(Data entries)
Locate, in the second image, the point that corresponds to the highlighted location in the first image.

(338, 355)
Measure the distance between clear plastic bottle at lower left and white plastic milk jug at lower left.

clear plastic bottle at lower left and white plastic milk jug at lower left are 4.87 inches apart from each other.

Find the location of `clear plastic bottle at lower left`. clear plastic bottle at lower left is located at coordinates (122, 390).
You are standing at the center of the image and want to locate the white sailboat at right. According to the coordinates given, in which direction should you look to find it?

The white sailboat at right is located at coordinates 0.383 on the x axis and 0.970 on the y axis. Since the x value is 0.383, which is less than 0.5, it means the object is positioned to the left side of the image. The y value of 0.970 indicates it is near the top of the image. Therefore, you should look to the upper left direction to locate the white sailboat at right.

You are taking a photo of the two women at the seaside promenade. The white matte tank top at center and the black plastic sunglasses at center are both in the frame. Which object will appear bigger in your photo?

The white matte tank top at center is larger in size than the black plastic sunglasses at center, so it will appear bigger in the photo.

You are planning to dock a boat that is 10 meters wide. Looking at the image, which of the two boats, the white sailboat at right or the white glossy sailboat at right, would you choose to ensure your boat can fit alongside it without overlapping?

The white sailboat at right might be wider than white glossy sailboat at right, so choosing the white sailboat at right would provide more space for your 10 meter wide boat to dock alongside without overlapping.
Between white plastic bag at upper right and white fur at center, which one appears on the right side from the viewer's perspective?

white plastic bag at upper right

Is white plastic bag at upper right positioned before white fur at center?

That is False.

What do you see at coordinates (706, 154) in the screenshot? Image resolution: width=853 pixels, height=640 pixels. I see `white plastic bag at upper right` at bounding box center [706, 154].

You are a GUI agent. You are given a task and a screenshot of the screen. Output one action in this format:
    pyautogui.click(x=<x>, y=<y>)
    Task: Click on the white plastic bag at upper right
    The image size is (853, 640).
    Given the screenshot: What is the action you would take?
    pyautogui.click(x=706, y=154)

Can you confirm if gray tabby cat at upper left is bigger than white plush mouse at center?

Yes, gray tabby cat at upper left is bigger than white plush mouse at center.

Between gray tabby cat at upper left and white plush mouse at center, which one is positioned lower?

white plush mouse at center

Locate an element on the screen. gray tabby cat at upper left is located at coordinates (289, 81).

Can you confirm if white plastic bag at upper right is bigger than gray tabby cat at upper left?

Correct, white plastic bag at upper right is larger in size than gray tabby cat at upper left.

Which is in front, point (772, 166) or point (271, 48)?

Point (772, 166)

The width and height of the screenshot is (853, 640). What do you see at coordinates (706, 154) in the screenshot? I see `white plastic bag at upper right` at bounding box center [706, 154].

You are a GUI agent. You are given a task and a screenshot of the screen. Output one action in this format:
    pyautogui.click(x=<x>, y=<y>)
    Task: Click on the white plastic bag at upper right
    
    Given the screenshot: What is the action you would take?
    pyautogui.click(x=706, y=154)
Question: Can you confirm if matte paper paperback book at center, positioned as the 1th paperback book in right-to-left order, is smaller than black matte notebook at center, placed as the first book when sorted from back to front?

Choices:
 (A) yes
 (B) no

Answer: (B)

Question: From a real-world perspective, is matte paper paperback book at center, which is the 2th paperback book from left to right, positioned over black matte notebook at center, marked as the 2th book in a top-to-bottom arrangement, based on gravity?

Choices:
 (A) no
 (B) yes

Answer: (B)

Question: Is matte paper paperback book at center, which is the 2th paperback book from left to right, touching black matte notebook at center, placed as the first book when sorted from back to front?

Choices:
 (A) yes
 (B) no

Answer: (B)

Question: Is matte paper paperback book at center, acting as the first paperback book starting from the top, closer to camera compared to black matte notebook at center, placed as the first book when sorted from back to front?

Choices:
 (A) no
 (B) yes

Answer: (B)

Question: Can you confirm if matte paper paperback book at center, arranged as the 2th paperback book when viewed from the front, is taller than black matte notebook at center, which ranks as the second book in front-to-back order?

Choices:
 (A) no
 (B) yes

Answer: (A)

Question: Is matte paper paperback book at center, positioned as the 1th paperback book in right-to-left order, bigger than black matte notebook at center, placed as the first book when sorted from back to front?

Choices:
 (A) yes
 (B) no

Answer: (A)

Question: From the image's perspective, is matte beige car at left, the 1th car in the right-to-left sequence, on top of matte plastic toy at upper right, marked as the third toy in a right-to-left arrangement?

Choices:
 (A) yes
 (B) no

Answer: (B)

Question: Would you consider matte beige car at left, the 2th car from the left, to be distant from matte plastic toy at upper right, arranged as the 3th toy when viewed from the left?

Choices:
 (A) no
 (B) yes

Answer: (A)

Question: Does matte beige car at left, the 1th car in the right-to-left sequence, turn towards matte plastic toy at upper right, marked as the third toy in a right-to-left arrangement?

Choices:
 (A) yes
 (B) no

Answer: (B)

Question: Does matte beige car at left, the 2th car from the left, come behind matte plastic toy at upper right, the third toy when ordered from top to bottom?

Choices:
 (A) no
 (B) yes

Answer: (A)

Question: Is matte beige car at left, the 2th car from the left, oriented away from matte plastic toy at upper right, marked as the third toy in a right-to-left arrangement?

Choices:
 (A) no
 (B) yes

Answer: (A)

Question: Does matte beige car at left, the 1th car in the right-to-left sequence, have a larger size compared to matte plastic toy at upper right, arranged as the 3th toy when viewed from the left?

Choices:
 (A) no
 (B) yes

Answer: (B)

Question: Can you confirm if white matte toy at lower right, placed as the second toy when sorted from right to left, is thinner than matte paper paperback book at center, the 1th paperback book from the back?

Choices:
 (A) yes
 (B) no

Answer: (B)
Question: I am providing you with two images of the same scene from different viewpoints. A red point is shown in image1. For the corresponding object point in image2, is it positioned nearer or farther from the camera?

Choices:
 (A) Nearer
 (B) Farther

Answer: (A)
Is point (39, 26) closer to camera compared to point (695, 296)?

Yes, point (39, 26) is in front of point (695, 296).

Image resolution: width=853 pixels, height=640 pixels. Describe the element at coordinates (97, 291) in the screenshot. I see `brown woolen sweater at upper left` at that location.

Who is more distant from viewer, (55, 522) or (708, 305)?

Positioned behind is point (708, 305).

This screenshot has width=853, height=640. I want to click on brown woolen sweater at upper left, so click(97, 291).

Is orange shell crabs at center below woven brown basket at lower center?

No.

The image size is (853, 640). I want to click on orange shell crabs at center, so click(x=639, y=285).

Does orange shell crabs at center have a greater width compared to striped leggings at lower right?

> **GIVEN TASK**
Reproduce every one of the data entries above word for word, keeping each line unchanged.

> **CORRECT RESPONSE**
Locate, in the second image, the point that corresponds to the highlighted location in the first image.

(338, 355)
Measure the distance between clear plastic bottle at lower left and white plastic milk jug at lower left.

clear plastic bottle at lower left and white plastic milk jug at lower left are 4.87 inches apart from each other.

Find the location of `clear plastic bottle at lower left`. clear plastic bottle at lower left is located at coordinates (122, 390).
You are standing at the center of the image and want to locate the white sailboat at right. According to the coordinates given, in which direction should you look to find it?

The white sailboat at right is located at coordinates 0.383 on the x axis and 0.970 on the y axis. Since the x value is 0.383, which is less than 0.5, it means the object is positioned to the left side of the image. The y value of 0.970 indicates it is near the top of the image. Therefore, you should look to the upper left direction to locate the white sailboat at right.

You are taking a photo of the two women at the seaside promenade. The white matte tank top at center and the black plastic sunglasses at center are both in the frame. Which object will appear bigger in your photo?

The white matte tank top at center is larger in size than the black plastic sunglasses at center, so it will appear bigger in the photo.

You are planning to dock a boat that is 10 meters wide. Looking at the image, which of the two boats, the white sailboat at right or the white glossy sailboat at right, would you choose to ensure your boat can fit alongside it without overlapping?

The white sailboat at right might be wider than white glossy sailboat at right, so choosing the white sailboat at right would provide more space for your 10 meter wide boat to dock alongside without overlapping.
Between white plastic bag at upper right and white fur at center, which one appears on the right side from the viewer's perspective?

white plastic bag at upper right

Is white plastic bag at upper right positioned before white fur at center?

That is False.

What do you see at coordinates (706, 154) in the screenshot? Image resolution: width=853 pixels, height=640 pixels. I see `white plastic bag at upper right` at bounding box center [706, 154].

You are a GUI agent. You are given a task and a screenshot of the screen. Output one action in this format:
    pyautogui.click(x=<x>, y=<y>)
    Task: Click on the white plastic bag at upper right
    The image size is (853, 640).
    Given the screenshot: What is the action you would take?
    pyautogui.click(x=706, y=154)

Can you confirm if gray tabby cat at upper left is bigger than white plush mouse at center?

Yes, gray tabby cat at upper left is bigger than white plush mouse at center.

Between gray tabby cat at upper left and white plush mouse at center, which one is positioned lower?

white plush mouse at center

Locate an element on the screen. gray tabby cat at upper left is located at coordinates (289, 81).

Can you confirm if white plastic bag at upper right is bigger than gray tabby cat at upper left?

Correct, white plastic bag at upper right is larger in size than gray tabby cat at upper left.

Which is in front, point (772, 166) or point (271, 48)?

Point (772, 166)

The width and height of the screenshot is (853, 640). What do you see at coordinates (706, 154) in the screenshot? I see `white plastic bag at upper right` at bounding box center [706, 154].

You are a GUI agent. You are given a task and a screenshot of the screen. Output one action in this format:
    pyautogui.click(x=<x>, y=<y>)
    Task: Click on the white plastic bag at upper right
    
    Given the screenshot: What is the action you would take?
    pyautogui.click(x=706, y=154)
Question: Can you confirm if matte paper paperback book at center, positioned as the 1th paperback book in right-to-left order, is smaller than black matte notebook at center, placed as the first book when sorted from back to front?

Choices:
 (A) yes
 (B) no

Answer: (B)

Question: From a real-world perspective, is matte paper paperback book at center, which is the 2th paperback book from left to right, positioned over black matte notebook at center, marked as the 2th book in a top-to-bottom arrangement, based on gravity?

Choices:
 (A) no
 (B) yes

Answer: (B)

Question: Is matte paper paperback book at center, which is the 2th paperback book from left to right, touching black matte notebook at center, placed as the first book when sorted from back to front?

Choices:
 (A) yes
 (B) no

Answer: (B)

Question: Is matte paper paperback book at center, acting as the first paperback book starting from the top, closer to camera compared to black matte notebook at center, placed as the first book when sorted from back to front?

Choices:
 (A) no
 (B) yes

Answer: (B)

Question: Can you confirm if matte paper paperback book at center, arranged as the 2th paperback book when viewed from the front, is taller than black matte notebook at center, which ranks as the second book in front-to-back order?

Choices:
 (A) no
 (B) yes

Answer: (A)

Question: Is matte paper paperback book at center, positioned as the 1th paperback book in right-to-left order, bigger than black matte notebook at center, placed as the first book when sorted from back to front?

Choices:
 (A) yes
 (B) no

Answer: (A)

Question: From the image's perspective, is matte beige car at left, the 1th car in the right-to-left sequence, on top of matte plastic toy at upper right, marked as the third toy in a right-to-left arrangement?

Choices:
 (A) yes
 (B) no

Answer: (B)

Question: Would you consider matte beige car at left, the 2th car from the left, to be distant from matte plastic toy at upper right, arranged as the 3th toy when viewed from the left?

Choices:
 (A) no
 (B) yes

Answer: (A)

Question: Does matte beige car at left, the 1th car in the right-to-left sequence, turn towards matte plastic toy at upper right, marked as the third toy in a right-to-left arrangement?

Choices:
 (A) yes
 (B) no

Answer: (B)

Question: Does matte beige car at left, the 2th car from the left, come behind matte plastic toy at upper right, the third toy when ordered from top to bottom?

Choices:
 (A) no
 (B) yes

Answer: (A)

Question: Is matte beige car at left, the 2th car from the left, oriented away from matte plastic toy at upper right, marked as the third toy in a right-to-left arrangement?

Choices:
 (A) no
 (B) yes

Answer: (A)

Question: Does matte beige car at left, the 1th car in the right-to-left sequence, have a larger size compared to matte plastic toy at upper right, arranged as the 3th toy when viewed from the left?

Choices:
 (A) no
 (B) yes

Answer: (B)

Question: Can you confirm if white matte toy at lower right, placed as the second toy when sorted from right to left, is thinner than matte paper paperback book at center, the 1th paperback book from the back?

Choices:
 (A) yes
 (B) no

Answer: (B)
Question: I am providing you with two images of the same scene from different viewpoints. A red point is shown in image1. For the corresponding object point in image2, is it positioned nearer or farther from the camera?

Choices:
 (A) Nearer
 (B) Farther

Answer: (A)
Is point (39, 26) closer to camera compared to point (695, 296)?

Yes, point (39, 26) is in front of point (695, 296).

Image resolution: width=853 pixels, height=640 pixels. Describe the element at coordinates (97, 291) in the screenshot. I see `brown woolen sweater at upper left` at that location.

Who is more distant from viewer, (55, 522) or (708, 305)?

Positioned behind is point (708, 305).

This screenshot has width=853, height=640. I want to click on brown woolen sweater at upper left, so click(97, 291).

Is orange shell crabs at center below woven brown basket at lower center?

No.

The image size is (853, 640). I want to click on orange shell crabs at center, so click(x=639, y=285).

Does orange shell crabs at center have a greater width compared to striped leggings at lower right?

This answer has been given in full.